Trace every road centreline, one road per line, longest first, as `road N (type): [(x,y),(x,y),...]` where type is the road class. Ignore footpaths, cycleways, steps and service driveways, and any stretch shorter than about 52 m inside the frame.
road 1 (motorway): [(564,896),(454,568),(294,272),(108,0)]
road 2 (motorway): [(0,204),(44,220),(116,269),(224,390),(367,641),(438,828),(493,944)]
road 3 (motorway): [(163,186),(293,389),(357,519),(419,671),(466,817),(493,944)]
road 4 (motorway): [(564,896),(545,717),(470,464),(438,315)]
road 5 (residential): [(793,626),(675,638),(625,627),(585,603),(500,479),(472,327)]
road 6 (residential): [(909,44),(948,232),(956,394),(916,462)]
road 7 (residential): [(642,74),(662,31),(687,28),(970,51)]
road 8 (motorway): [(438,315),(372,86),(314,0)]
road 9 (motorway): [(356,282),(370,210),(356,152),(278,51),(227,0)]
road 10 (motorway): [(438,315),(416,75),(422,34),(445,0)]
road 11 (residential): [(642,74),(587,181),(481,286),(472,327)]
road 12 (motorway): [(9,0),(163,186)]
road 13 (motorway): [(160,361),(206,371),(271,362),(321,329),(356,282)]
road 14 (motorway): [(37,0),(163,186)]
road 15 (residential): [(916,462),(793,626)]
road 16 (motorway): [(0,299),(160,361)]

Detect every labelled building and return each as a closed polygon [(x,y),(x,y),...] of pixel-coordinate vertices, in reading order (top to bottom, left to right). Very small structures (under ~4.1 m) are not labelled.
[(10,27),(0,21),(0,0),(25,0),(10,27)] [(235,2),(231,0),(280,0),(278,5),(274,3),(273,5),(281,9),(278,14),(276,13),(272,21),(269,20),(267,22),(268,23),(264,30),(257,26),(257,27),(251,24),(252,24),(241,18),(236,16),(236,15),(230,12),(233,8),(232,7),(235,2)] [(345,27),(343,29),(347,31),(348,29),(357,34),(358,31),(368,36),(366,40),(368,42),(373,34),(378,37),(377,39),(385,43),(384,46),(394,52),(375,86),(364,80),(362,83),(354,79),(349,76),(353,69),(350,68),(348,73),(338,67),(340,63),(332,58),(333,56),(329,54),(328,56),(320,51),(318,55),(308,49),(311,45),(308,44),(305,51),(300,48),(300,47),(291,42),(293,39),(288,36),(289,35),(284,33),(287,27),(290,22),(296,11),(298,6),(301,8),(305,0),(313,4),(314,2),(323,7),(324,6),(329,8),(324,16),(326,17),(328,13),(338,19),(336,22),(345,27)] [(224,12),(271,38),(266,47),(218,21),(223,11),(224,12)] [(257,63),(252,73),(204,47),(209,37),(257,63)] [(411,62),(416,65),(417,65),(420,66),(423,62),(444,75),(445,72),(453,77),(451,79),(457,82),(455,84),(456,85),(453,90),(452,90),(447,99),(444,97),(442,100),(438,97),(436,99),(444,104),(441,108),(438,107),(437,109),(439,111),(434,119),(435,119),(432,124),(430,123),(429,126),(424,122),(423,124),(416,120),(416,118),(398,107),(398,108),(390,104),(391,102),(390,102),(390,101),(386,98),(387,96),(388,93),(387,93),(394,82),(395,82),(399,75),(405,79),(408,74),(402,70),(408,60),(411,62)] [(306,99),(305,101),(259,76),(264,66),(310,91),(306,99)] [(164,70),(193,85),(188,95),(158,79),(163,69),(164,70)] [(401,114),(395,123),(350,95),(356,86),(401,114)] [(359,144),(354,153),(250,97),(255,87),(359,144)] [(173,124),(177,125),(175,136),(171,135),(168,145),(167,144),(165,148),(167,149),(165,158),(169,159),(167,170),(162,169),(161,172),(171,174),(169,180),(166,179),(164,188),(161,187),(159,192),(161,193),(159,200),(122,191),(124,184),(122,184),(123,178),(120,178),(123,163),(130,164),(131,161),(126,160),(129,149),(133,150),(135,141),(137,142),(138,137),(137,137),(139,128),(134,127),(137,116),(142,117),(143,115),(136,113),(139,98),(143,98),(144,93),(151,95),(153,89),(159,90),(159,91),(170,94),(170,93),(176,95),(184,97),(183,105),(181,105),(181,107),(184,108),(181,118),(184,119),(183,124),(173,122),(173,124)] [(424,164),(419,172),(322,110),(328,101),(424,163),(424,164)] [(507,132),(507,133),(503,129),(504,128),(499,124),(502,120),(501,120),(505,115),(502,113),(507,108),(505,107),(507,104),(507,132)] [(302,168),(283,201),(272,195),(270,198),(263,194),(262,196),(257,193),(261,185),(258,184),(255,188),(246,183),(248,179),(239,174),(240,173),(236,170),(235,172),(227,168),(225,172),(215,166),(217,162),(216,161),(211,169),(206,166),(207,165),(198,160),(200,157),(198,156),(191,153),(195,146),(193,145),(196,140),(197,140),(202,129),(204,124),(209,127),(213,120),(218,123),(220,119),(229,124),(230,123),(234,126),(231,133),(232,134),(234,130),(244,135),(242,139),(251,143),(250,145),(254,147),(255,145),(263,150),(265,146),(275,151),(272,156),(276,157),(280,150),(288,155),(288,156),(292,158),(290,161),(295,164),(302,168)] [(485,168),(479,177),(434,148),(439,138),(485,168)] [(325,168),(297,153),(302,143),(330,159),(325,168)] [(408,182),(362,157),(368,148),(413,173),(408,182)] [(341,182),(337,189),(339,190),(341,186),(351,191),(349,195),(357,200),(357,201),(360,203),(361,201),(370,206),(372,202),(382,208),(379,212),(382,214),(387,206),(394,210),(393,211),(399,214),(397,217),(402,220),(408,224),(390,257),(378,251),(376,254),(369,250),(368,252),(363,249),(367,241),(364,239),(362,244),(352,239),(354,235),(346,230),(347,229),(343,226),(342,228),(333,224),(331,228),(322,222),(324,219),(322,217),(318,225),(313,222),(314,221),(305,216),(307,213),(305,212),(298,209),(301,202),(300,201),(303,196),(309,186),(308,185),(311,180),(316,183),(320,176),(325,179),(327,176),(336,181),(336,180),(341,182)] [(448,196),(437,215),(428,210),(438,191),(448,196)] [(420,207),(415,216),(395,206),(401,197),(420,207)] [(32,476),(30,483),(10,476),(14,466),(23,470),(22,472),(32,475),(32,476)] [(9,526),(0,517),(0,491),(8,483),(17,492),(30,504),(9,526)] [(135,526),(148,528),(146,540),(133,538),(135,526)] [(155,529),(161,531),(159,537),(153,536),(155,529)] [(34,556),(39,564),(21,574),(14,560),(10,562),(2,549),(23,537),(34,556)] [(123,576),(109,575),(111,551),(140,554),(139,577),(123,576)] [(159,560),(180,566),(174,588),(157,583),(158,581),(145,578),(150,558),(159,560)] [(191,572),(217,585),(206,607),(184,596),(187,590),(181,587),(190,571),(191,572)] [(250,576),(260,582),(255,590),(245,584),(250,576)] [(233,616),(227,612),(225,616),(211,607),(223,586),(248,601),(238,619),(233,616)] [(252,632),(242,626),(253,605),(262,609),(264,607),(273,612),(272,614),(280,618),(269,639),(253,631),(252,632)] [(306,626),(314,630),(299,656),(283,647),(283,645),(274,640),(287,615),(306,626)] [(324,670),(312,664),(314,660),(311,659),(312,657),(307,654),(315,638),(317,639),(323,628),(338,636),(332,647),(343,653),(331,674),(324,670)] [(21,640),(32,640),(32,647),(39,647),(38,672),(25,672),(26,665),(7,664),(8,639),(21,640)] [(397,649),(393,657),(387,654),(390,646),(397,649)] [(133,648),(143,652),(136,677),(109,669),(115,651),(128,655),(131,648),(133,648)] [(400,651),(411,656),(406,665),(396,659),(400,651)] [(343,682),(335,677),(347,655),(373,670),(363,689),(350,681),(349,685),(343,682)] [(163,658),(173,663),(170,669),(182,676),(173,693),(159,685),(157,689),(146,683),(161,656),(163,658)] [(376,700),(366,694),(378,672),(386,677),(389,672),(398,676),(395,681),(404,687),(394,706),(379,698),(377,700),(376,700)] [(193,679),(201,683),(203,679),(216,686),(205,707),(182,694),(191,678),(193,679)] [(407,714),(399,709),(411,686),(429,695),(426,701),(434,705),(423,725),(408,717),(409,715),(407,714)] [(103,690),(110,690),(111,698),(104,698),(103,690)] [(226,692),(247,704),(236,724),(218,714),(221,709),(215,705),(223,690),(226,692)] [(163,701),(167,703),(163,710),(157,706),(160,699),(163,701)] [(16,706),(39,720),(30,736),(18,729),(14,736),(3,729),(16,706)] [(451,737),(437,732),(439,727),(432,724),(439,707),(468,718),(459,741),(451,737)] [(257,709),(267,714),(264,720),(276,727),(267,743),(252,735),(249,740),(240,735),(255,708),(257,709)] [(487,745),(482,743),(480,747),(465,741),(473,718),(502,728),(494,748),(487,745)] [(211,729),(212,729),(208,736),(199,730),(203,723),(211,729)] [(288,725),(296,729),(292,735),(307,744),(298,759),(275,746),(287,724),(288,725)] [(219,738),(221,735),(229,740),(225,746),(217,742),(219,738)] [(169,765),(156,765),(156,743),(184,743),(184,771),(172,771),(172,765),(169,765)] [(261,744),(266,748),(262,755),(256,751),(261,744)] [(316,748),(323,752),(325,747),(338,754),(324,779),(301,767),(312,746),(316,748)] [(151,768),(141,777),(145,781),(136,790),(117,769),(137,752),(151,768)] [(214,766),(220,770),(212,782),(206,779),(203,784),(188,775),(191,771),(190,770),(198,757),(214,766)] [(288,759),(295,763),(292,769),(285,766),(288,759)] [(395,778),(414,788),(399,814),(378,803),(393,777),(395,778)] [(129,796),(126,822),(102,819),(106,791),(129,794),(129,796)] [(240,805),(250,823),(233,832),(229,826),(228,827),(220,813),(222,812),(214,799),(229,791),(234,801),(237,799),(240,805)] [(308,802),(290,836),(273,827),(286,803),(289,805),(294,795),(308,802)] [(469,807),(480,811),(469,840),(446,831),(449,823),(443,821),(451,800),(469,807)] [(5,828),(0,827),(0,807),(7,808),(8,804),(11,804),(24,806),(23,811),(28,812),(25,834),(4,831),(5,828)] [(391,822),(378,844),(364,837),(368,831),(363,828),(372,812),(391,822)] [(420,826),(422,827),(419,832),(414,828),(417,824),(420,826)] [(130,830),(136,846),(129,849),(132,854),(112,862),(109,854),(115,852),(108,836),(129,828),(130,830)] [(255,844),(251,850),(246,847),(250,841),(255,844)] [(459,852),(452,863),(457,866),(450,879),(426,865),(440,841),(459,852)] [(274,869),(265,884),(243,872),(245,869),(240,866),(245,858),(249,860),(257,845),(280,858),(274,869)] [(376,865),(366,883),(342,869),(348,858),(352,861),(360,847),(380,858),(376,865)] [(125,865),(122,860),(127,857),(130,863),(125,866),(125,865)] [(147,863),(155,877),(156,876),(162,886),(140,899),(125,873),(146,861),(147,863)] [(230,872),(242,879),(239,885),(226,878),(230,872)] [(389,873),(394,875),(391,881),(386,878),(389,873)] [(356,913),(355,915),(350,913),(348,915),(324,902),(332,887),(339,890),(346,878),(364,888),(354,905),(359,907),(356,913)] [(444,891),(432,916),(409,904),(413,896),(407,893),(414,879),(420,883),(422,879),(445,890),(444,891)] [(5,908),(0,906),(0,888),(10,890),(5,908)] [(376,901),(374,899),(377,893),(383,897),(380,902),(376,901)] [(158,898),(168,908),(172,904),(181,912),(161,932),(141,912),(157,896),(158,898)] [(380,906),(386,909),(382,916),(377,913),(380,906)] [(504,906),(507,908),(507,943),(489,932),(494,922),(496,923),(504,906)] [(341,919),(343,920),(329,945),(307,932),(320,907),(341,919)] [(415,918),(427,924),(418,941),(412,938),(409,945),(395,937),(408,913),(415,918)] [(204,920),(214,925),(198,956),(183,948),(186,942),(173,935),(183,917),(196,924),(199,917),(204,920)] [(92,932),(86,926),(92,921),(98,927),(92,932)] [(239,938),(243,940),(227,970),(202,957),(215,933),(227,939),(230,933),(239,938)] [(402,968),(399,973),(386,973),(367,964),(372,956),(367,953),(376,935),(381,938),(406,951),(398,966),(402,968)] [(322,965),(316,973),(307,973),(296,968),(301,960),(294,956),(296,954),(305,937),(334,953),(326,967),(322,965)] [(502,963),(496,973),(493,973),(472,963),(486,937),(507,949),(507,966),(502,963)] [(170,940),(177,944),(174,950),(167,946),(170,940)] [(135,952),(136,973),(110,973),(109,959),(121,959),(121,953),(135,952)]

******************************

> Aim of the task
Each line of the data that contains "residential" belongs in the answer.

> Result of this exercise
road 5 (residential): [(793,626),(675,638),(625,627),(585,603),(500,479),(472,327)]
road 6 (residential): [(909,44),(948,232),(956,394),(916,462)]
road 7 (residential): [(642,74),(662,31),(687,28),(970,51)]
road 11 (residential): [(642,74),(587,181),(481,286),(472,327)]
road 15 (residential): [(916,462),(793,626)]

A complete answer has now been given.